**WORK INSTRUCTION**
Scan the material for the word "kaczka" and copy each line where it occurs.

**GIVEN INFORMATION**
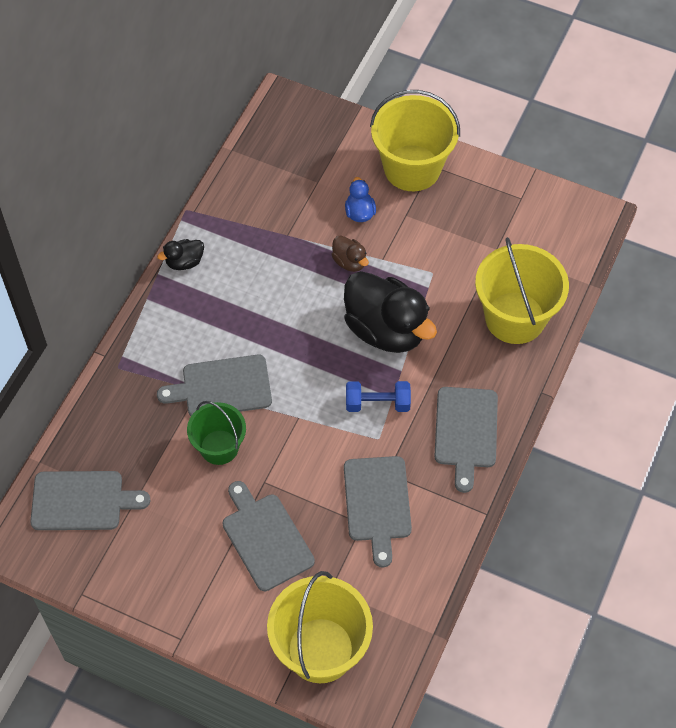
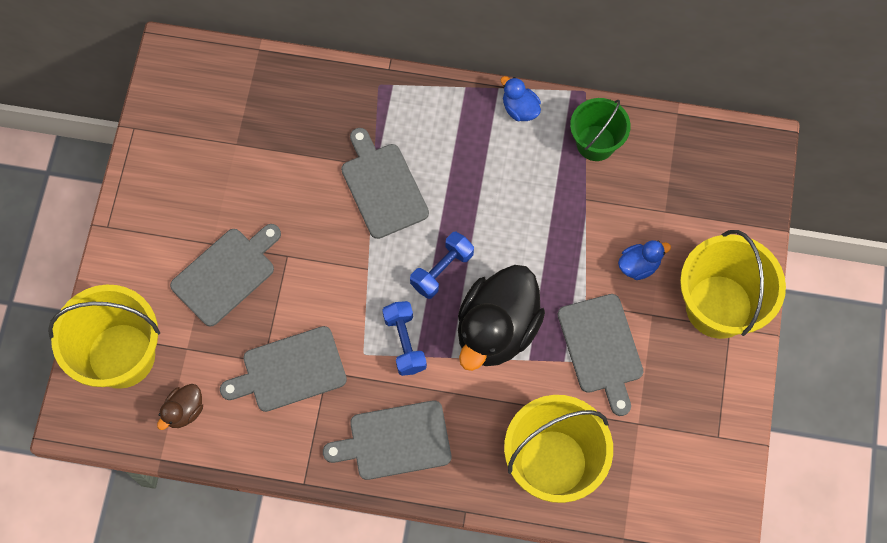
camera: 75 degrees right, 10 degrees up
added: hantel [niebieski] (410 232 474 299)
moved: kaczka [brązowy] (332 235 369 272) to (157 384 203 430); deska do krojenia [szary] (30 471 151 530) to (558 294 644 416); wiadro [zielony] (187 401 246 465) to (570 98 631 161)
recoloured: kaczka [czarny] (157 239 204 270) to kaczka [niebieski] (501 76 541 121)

**WRITTEN ANSWER**
moved: kaczka [brązowy] (332 235 369 272) to (157 384 203 430); deska do krojenia [szary] (30 471 151 530) to (558 294 644 416); wiadro [zielony] (187 401 246 465) to (570 98 631 161)
recoloured: kaczka [czarny] (157 239 204 270) to kaczka [niebieski] (501 76 541 121)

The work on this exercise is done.